Action item:
The lines to be copied run from the one containing "(346, 167) = (483, 136): none -> black fish" to the end of the material below; reproduce them exactly, including both ends, and nothing more.

Given data:
= Beginning of Section =
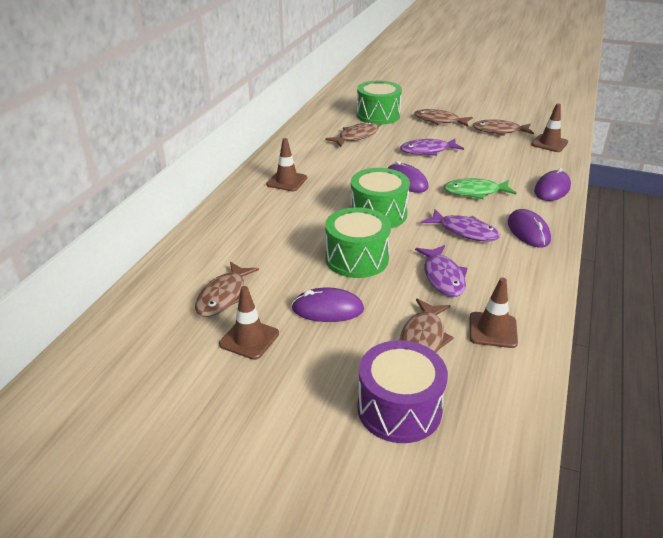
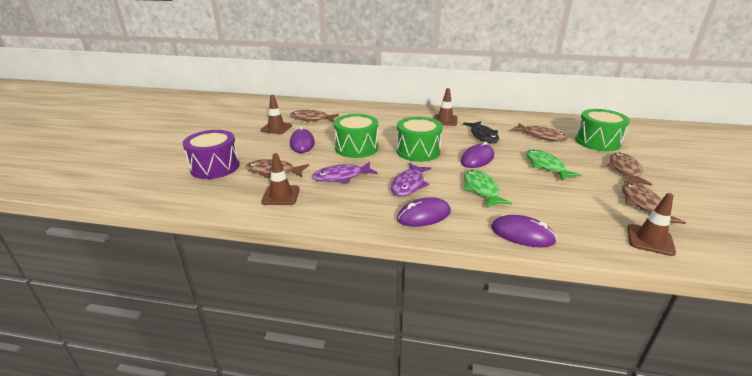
camera: 80 degrees right, 5 degrees down
(346, 167) = (483, 136): none -> black fish
(427, 151) = (546, 166): purple fish -> green fish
= End of Section =
Exercise output:
(346, 167) = (483, 136): none -> black fish
(427, 151) = (546, 166): purple fish -> green fish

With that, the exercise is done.